------ GIVEN DATA

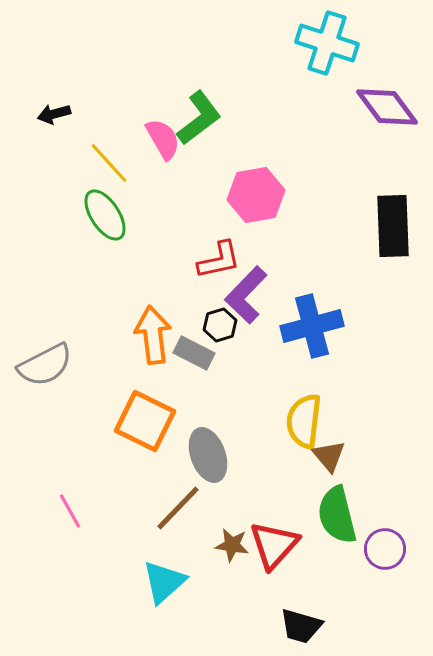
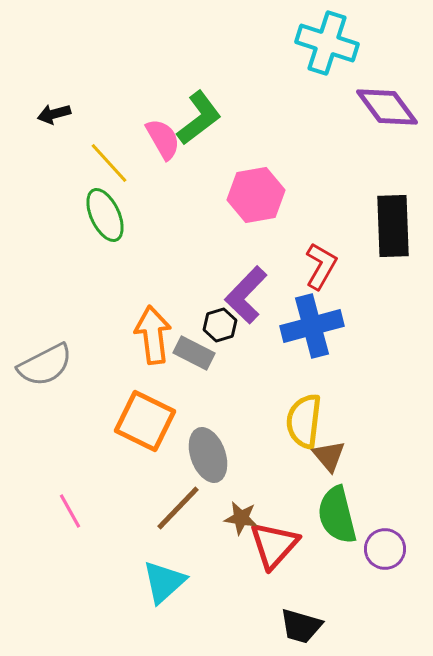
green ellipse: rotated 8 degrees clockwise
red L-shape: moved 102 px right, 6 px down; rotated 48 degrees counterclockwise
brown star: moved 9 px right, 27 px up
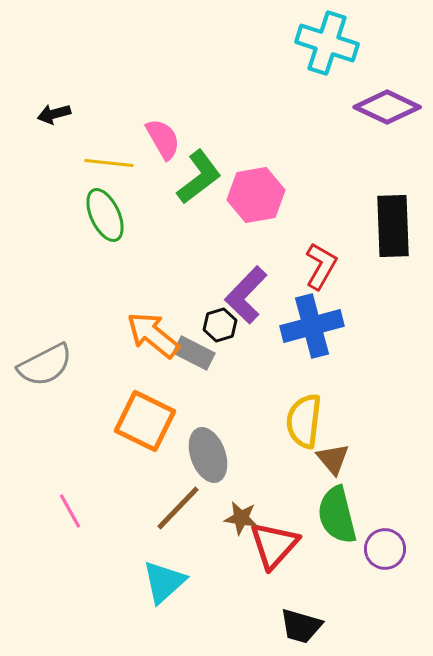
purple diamond: rotated 28 degrees counterclockwise
green L-shape: moved 59 px down
yellow line: rotated 42 degrees counterclockwise
orange arrow: rotated 44 degrees counterclockwise
brown triangle: moved 4 px right, 3 px down
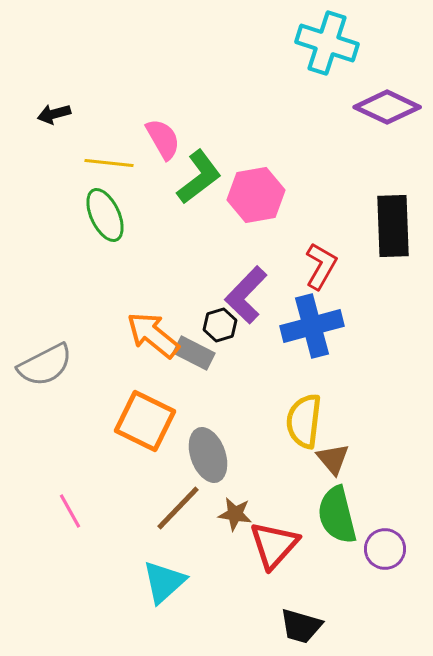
brown star: moved 6 px left, 4 px up
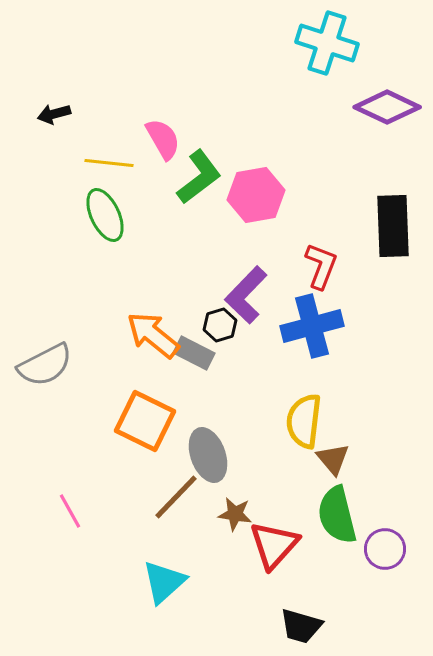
red L-shape: rotated 9 degrees counterclockwise
brown line: moved 2 px left, 11 px up
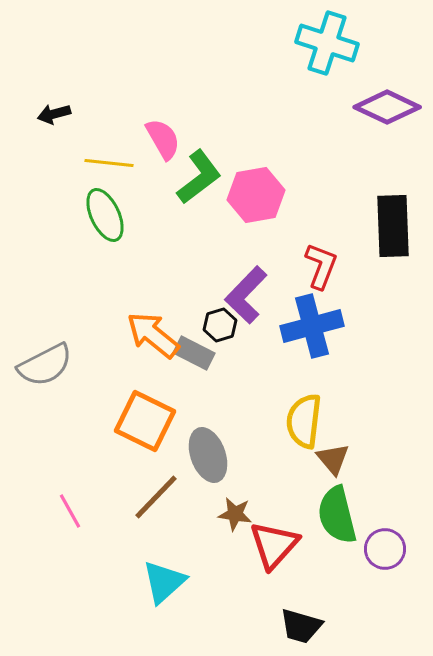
brown line: moved 20 px left
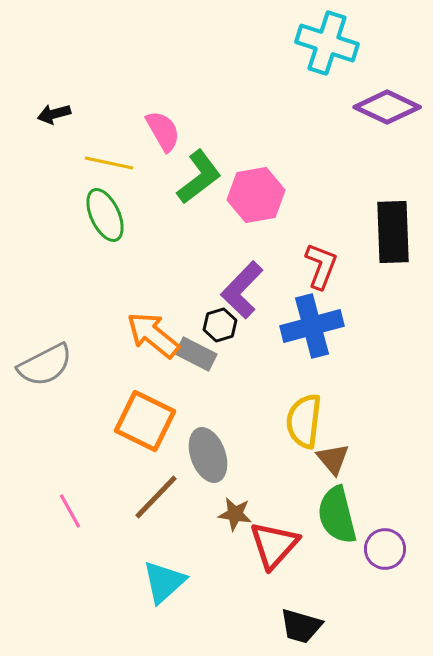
pink semicircle: moved 8 px up
yellow line: rotated 6 degrees clockwise
black rectangle: moved 6 px down
purple L-shape: moved 4 px left, 5 px up
gray rectangle: moved 2 px right, 1 px down
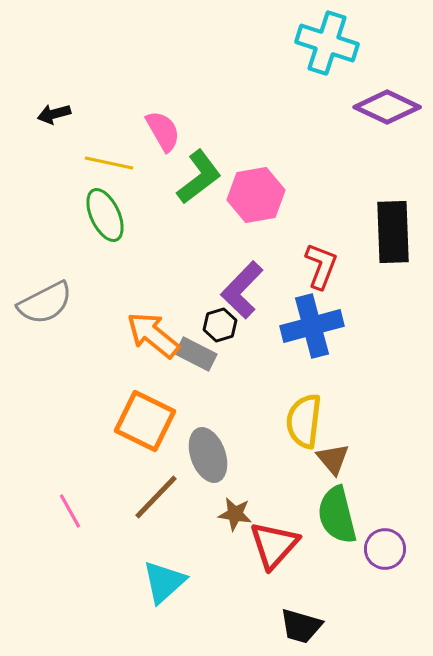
gray semicircle: moved 62 px up
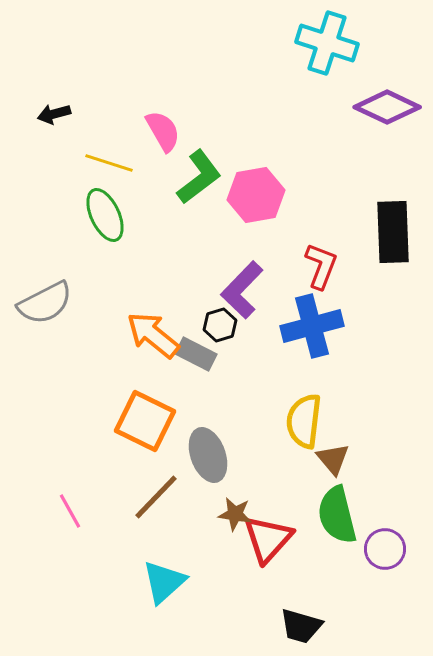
yellow line: rotated 6 degrees clockwise
red triangle: moved 6 px left, 6 px up
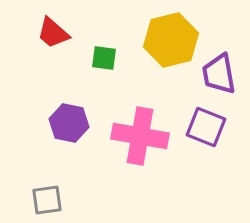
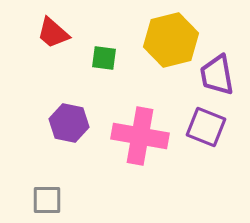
purple trapezoid: moved 2 px left, 1 px down
gray square: rotated 8 degrees clockwise
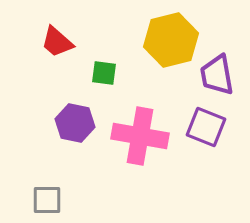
red trapezoid: moved 4 px right, 9 px down
green square: moved 15 px down
purple hexagon: moved 6 px right
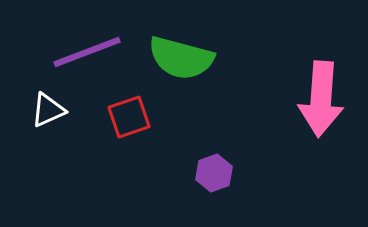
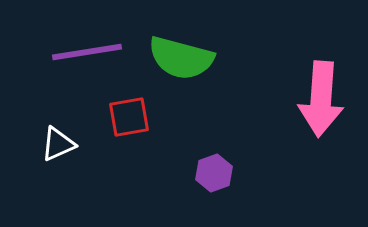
purple line: rotated 12 degrees clockwise
white triangle: moved 10 px right, 34 px down
red square: rotated 9 degrees clockwise
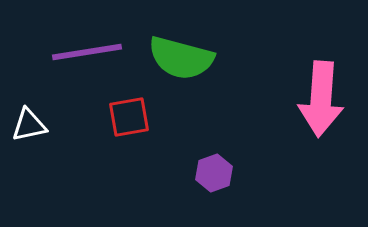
white triangle: moved 29 px left, 19 px up; rotated 12 degrees clockwise
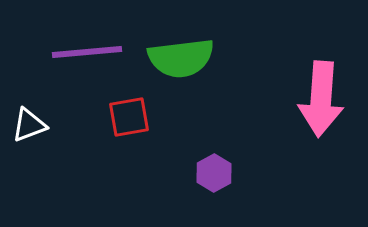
purple line: rotated 4 degrees clockwise
green semicircle: rotated 22 degrees counterclockwise
white triangle: rotated 9 degrees counterclockwise
purple hexagon: rotated 9 degrees counterclockwise
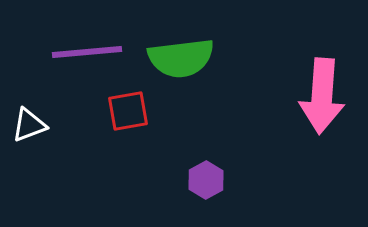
pink arrow: moved 1 px right, 3 px up
red square: moved 1 px left, 6 px up
purple hexagon: moved 8 px left, 7 px down
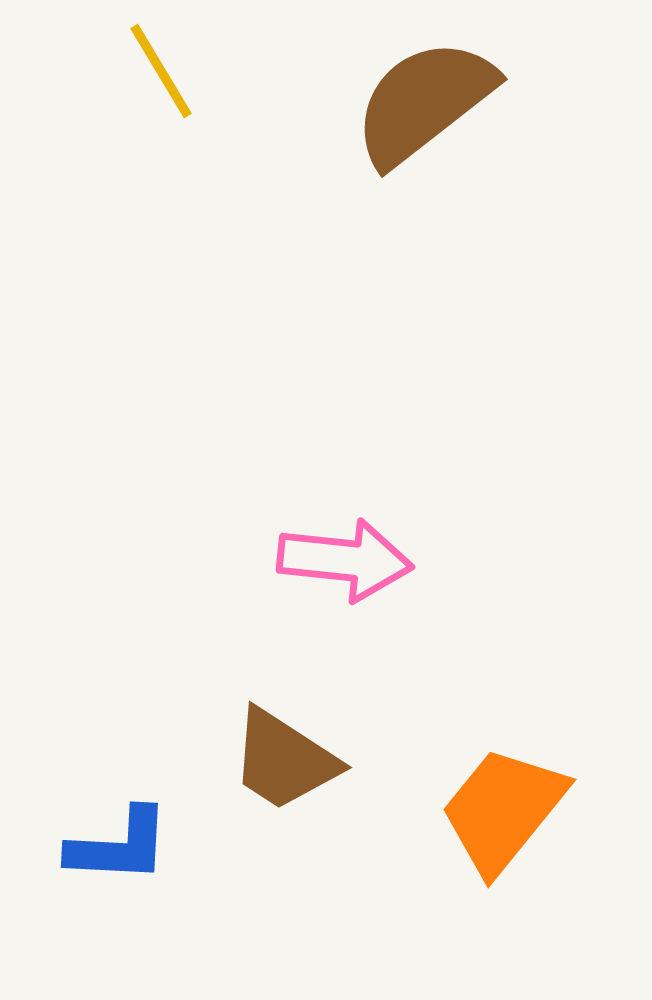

------------

Copy out every line from the start of the data up to and including the line with "brown star: moved 9 px right, 27 px up". Leave the pictures out of your answer.

THE SOLUTION:
green ellipse: rotated 8 degrees clockwise
red L-shape: moved 102 px right, 6 px down; rotated 48 degrees counterclockwise
brown star: moved 9 px right, 27 px up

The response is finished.